- **EXERCISE AIM**:
From the first line to the last, give the material again exactly, without the images.

- **DATA PROVIDED**:
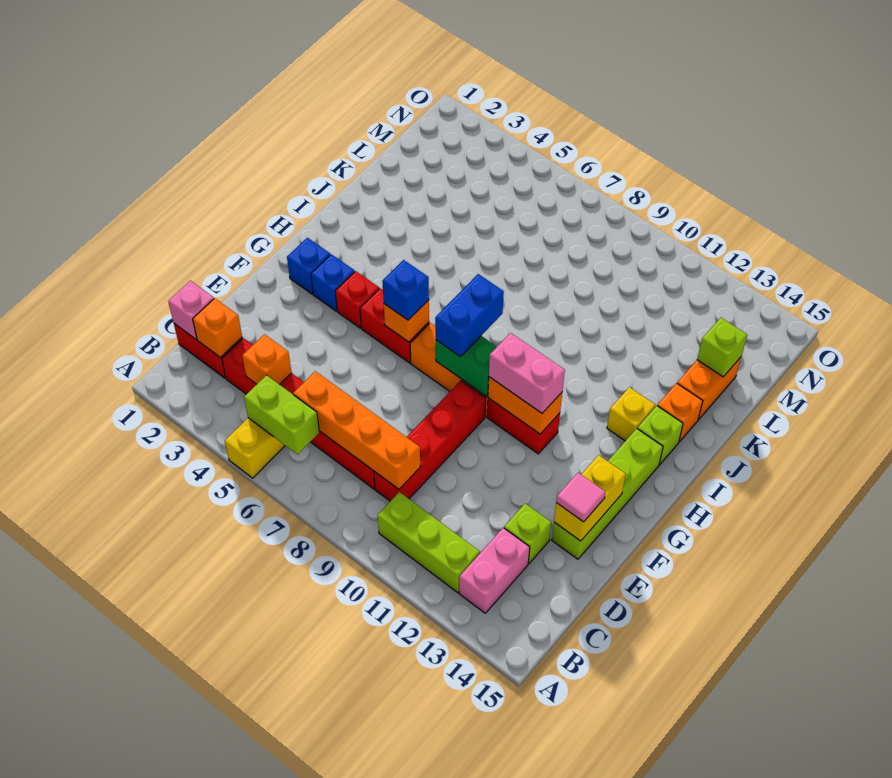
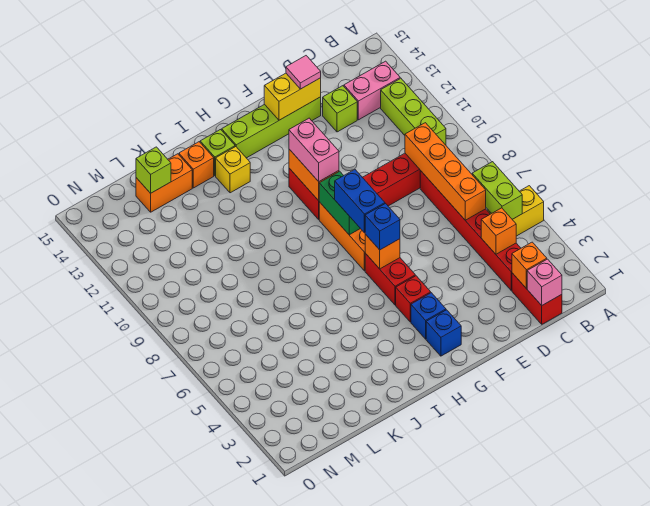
blue brick G8:H8 level 3 -> blue brick G7:G8 level 3

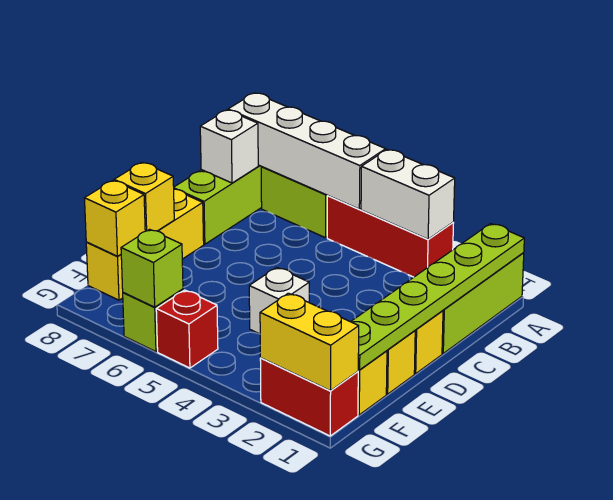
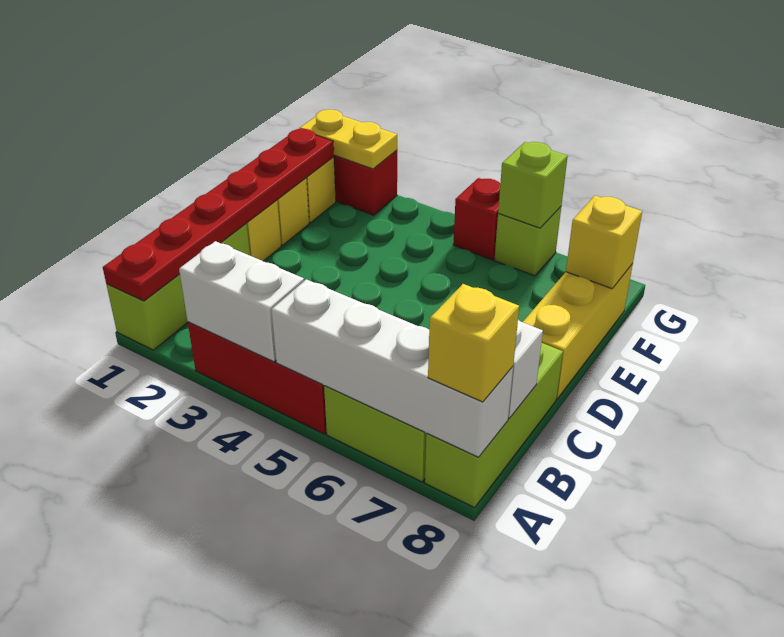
lime plate A1:F1 level 2 -> red plate A1:F1 level 2
white brick E4 level 1 -> none
yellow brick E8 level 2 -> yellow brick A8 level 3
yellow brick G1:G2 level 2 -> yellow plate G1:G2 level 2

- **RESPONSE TO THIS TASK**:
blue brick G8:H8 level 3 -> blue brick G7:G8 level 3

lime plate A1:F1 level 2 -> red plate A1:F1 level 2
white brick E4 level 1 -> none
yellow brick E8 level 2 -> yellow brick A8 level 3
yellow brick G1:G2 level 2 -> yellow plate G1:G2 level 2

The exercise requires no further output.